==== RECORDS TO USE

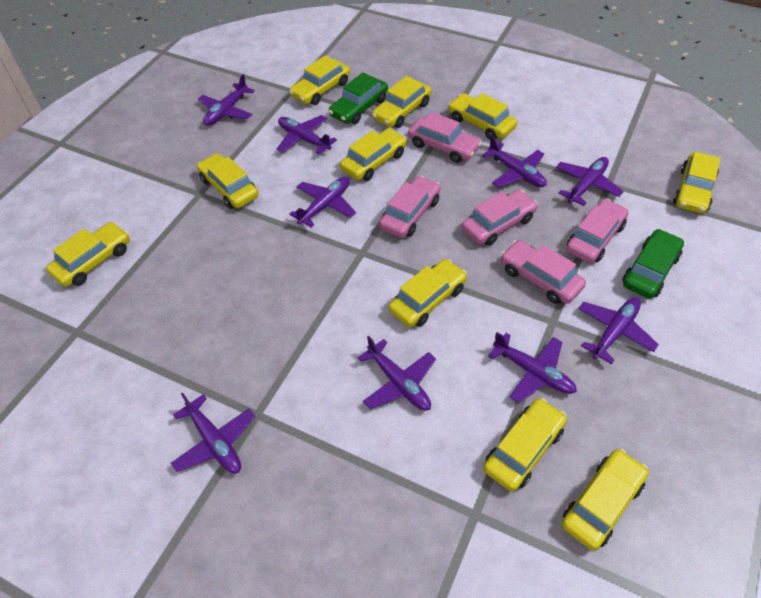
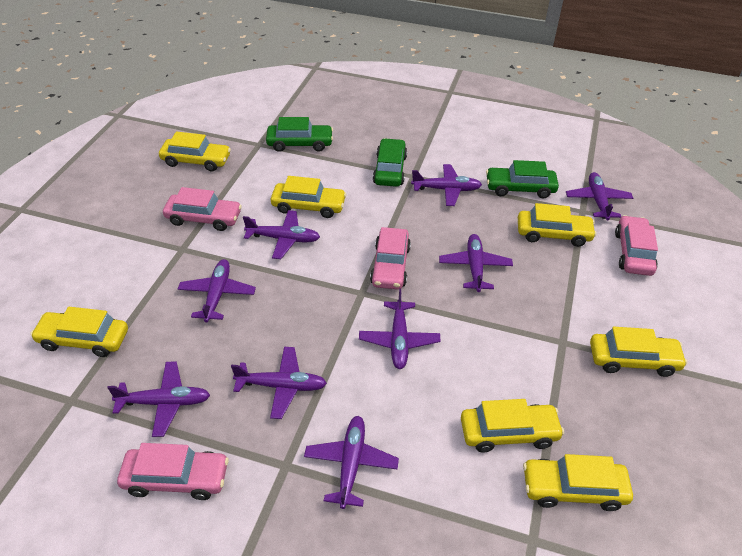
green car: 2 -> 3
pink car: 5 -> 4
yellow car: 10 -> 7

========
==== RECORDS TO USE

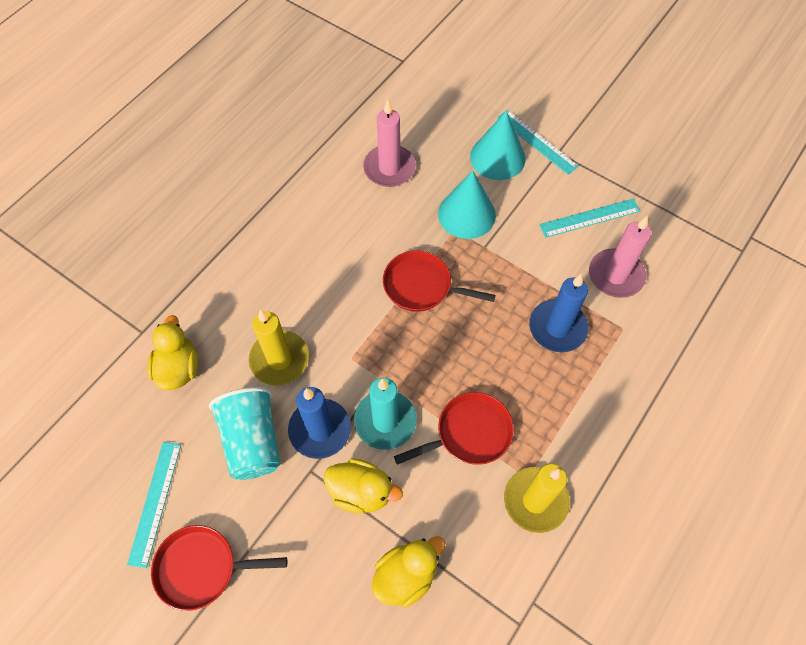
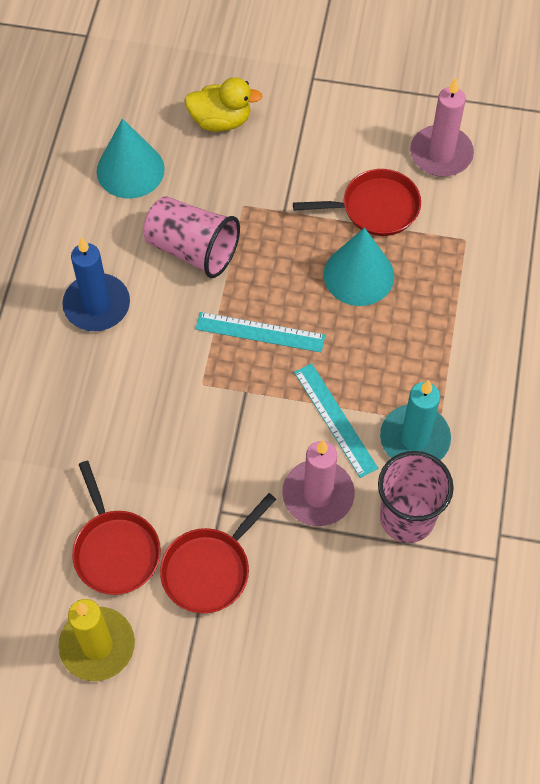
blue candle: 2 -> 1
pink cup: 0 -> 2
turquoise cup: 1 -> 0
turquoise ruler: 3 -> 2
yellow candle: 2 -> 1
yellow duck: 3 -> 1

========
==== RECORDS TO USE

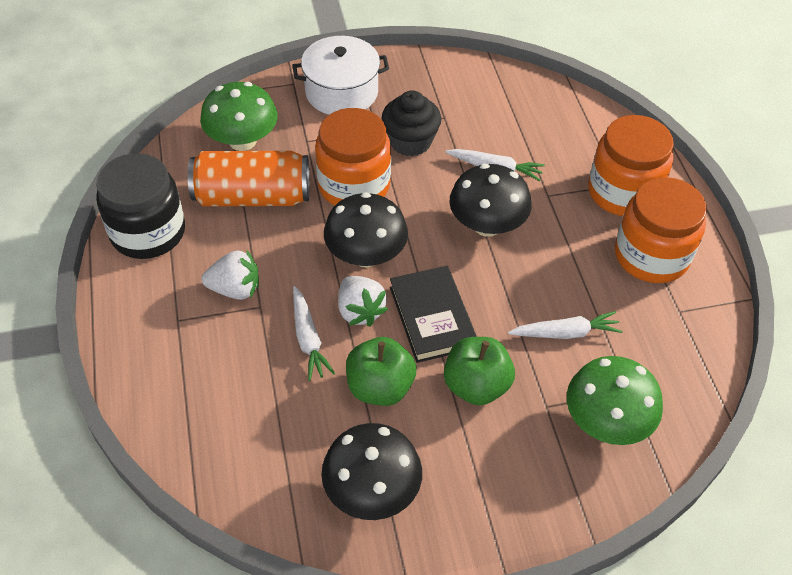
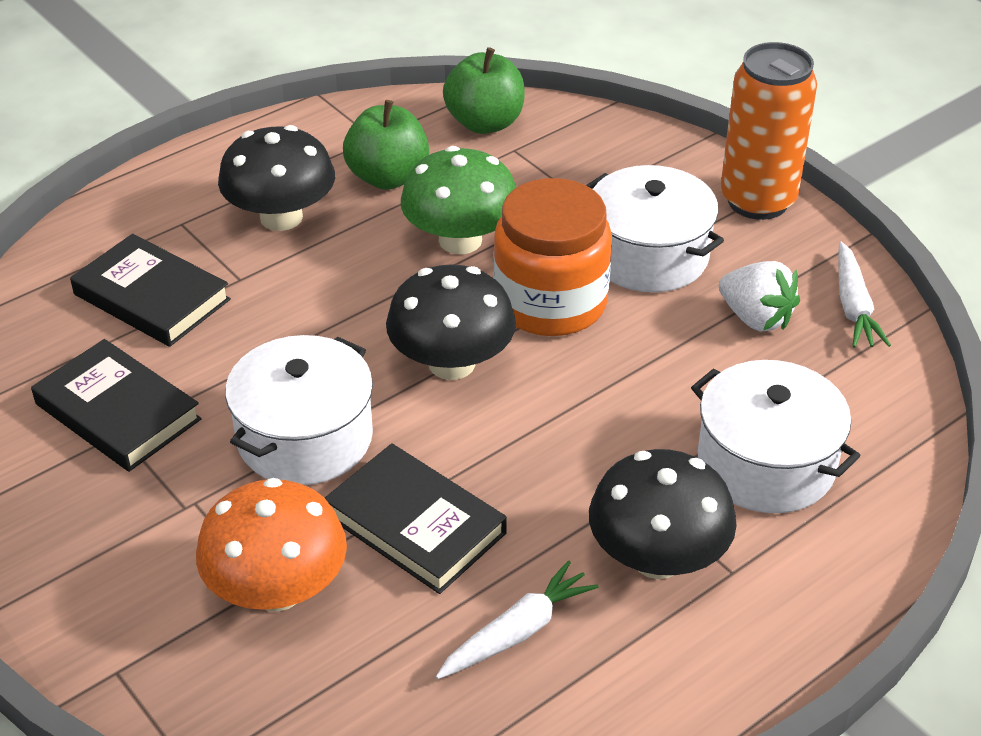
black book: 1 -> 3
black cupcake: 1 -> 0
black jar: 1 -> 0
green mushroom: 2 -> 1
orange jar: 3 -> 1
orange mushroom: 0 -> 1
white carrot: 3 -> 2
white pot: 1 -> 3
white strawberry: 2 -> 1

========

**ASSIGNMENT**
Given the data above, transcribe exactly the lines from the one containing "black cupcake: 1 -> 0" down to the one containing "white strawberry: 2 -> 1", and no others.

**WRITTEN REPLY**
black cupcake: 1 -> 0
black jar: 1 -> 0
green mushroom: 2 -> 1
orange jar: 3 -> 1
orange mushroom: 0 -> 1
white carrot: 3 -> 2
white pot: 1 -> 3
white strawberry: 2 -> 1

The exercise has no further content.